## [Problem to solve]
Repeat every line of the data verbatim.

## [Provided records]
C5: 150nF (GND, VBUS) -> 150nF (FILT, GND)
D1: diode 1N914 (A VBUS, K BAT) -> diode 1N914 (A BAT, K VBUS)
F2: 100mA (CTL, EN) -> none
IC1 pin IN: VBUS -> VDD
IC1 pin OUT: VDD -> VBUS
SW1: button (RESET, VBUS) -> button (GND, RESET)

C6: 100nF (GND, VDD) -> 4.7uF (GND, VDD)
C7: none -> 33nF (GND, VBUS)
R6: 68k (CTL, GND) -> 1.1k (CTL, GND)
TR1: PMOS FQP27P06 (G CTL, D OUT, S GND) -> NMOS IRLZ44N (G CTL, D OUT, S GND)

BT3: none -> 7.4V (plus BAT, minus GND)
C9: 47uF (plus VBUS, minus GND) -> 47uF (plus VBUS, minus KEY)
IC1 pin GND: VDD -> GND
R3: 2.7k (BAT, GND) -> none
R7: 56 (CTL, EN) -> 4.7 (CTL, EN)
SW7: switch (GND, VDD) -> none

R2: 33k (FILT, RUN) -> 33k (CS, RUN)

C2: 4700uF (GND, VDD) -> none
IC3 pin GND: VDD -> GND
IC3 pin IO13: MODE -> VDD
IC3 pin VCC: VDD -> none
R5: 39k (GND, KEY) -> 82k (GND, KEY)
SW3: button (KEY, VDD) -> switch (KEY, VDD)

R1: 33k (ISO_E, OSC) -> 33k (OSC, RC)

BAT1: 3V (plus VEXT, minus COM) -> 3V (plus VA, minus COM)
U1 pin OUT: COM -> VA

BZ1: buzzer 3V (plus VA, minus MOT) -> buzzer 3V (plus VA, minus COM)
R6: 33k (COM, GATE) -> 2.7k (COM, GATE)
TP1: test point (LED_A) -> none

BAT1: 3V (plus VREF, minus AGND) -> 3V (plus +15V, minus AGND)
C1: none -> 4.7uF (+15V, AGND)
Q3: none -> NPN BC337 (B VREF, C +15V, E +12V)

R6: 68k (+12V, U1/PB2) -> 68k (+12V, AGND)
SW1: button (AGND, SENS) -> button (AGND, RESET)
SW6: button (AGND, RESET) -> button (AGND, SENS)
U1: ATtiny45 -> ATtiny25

## [Response below]
C5: 150nF (GND, VBUS) -> 150nF (FILT, GND)
D1: diode 1N914 (A VBUS, K BAT) -> diode 1N914 (A BAT, K VBUS)
F2: 100mA (CTL, EN) -> none
IC1 pin IN: VBUS -> VDD
IC1 pin OUT: VDD -> VBUS
SW1: button (RESET, VBUS) -> button (GND, RESET)

C6: 100nF (GND, VDD) -> 4.7uF (GND, VDD)
C7: none -> 33nF (GND, VBUS)
R6: 68k (CTL, GND) -> 1.1k (CTL, GND)
TR1: PMOS FQP27P06 (G CTL, D OUT, S GND) -> NMOS IRLZ44N (G CTL, D OUT, S GND)

BT3: none -> 7.4V (plus BAT, minus GND)
C9: 47uF (plus VBUS, minus GND) -> 47uF (plus VBUS, minus KEY)
IC1 pin GND: VDD -> GND
R3: 2.7k (BAT, GND) -> none
R7: 56 (CTL, EN) -> 4.7 (CTL, EN)
SW7: switch (GND, VDD) -> none

R2: 33k (FILT, RUN) -> 33k (CS, RUN)

C2: 4700uF (GND, VDD) -> none
IC3 pin GND: VDD -> GND
IC3 pin IO13: MODE -> VDD
IC3 pin VCC: VDD -> none
R5: 39k (GND, KEY) -> 82k (GND, KEY)
SW3: button (KEY, VDD) -> switch (KEY, VDD)

R1: 33k (ISO_E, OSC) -> 33k (OSC, RC)

BAT1: 3V (plus VEXT, minus COM) -> 3V (plus VA, minus COM)
U1 pin OUT: COM -> VA

BZ1: buzzer 3V (plus VA, minus MOT) -> buzzer 3V (plus VA, minus COM)
R6: 33k (COM, GATE) -> 2.7k (COM, GATE)
TP1: test point (LED_A) -> none

BAT1: 3V (plus VREF, minus AGND) -> 3V (plus +15V, minus AGND)
C1: none -> 4.7uF (+15V, AGND)
Q3: none -> NPN BC337 (B VREF, C +15V, E +12V)

R6: 68k (+12V, U1/PB2) -> 68k (+12V, AGND)
SW1: button (AGND, SENS) -> button (AGND, RESET)
SW6: button (AGND, RESET) -> button (AGND, SENS)
U1: ATtiny45 -> ATtiny25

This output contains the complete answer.